Data records:
=== Begin Enclosure ===

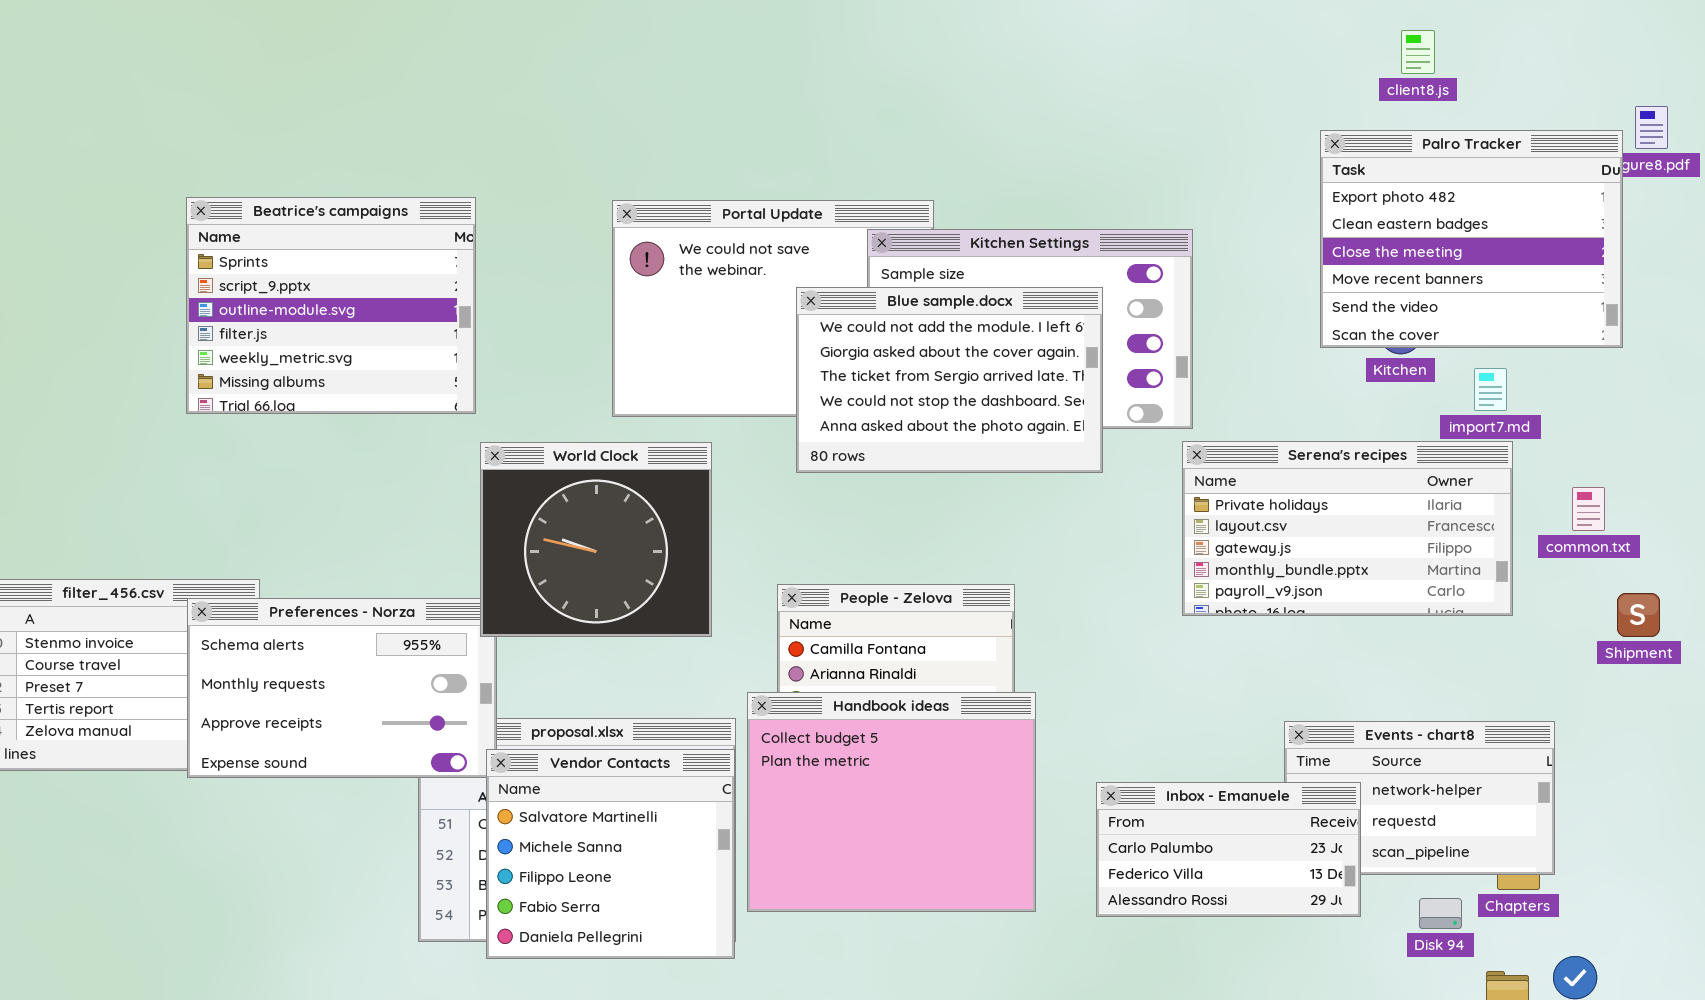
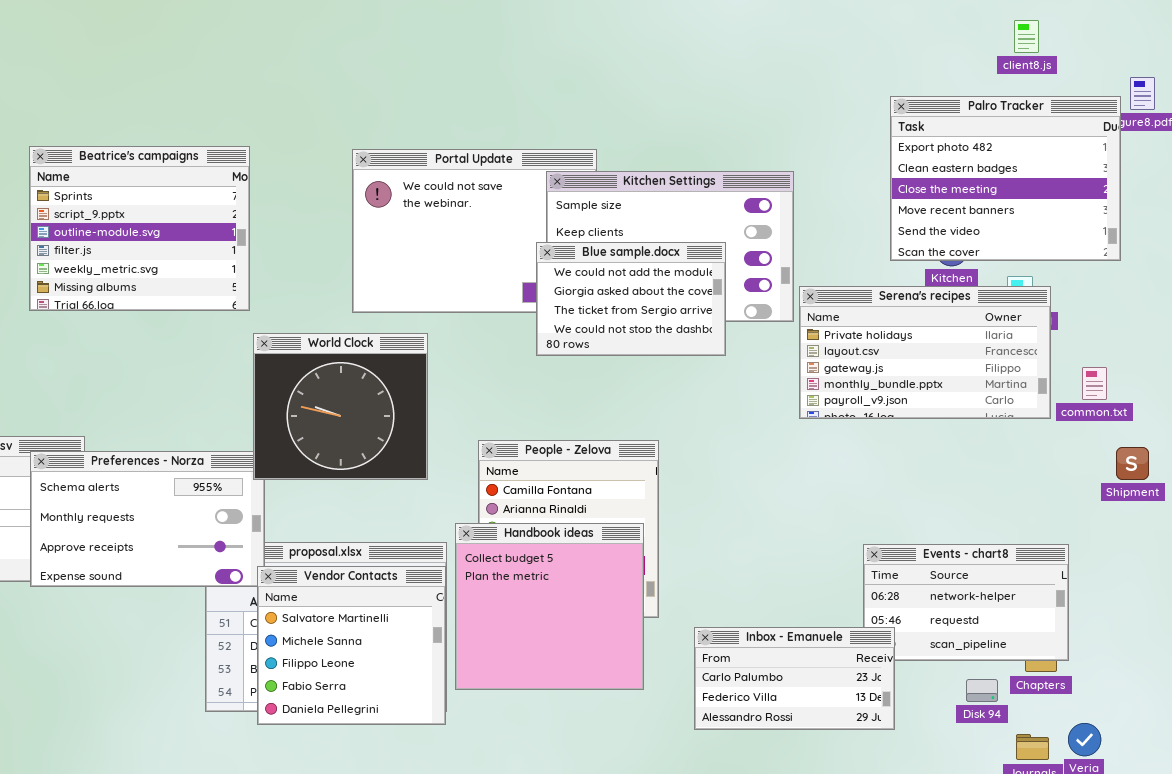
client8.js: [1401,30,1435,74] -> [1014,20,1039,53], moved
Blue sample.docx: [796,287,1103,473] -> [536,242,726,356], resized
Serena's recipes: [1182,441,1513,616] -> [799,286,1051,419], moved
Handbook ideas: [747,692,1036,912] -> [455,523,644,690], resized
Inbox - Emanuele: [1096,782,1361,917] -> [694,627,895,730], moved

=== End Enclosure ===

YOUR GOAL: Write only the number of lines in the entries where the string "resized" occurs.

WRITTEN RESPONSE: 2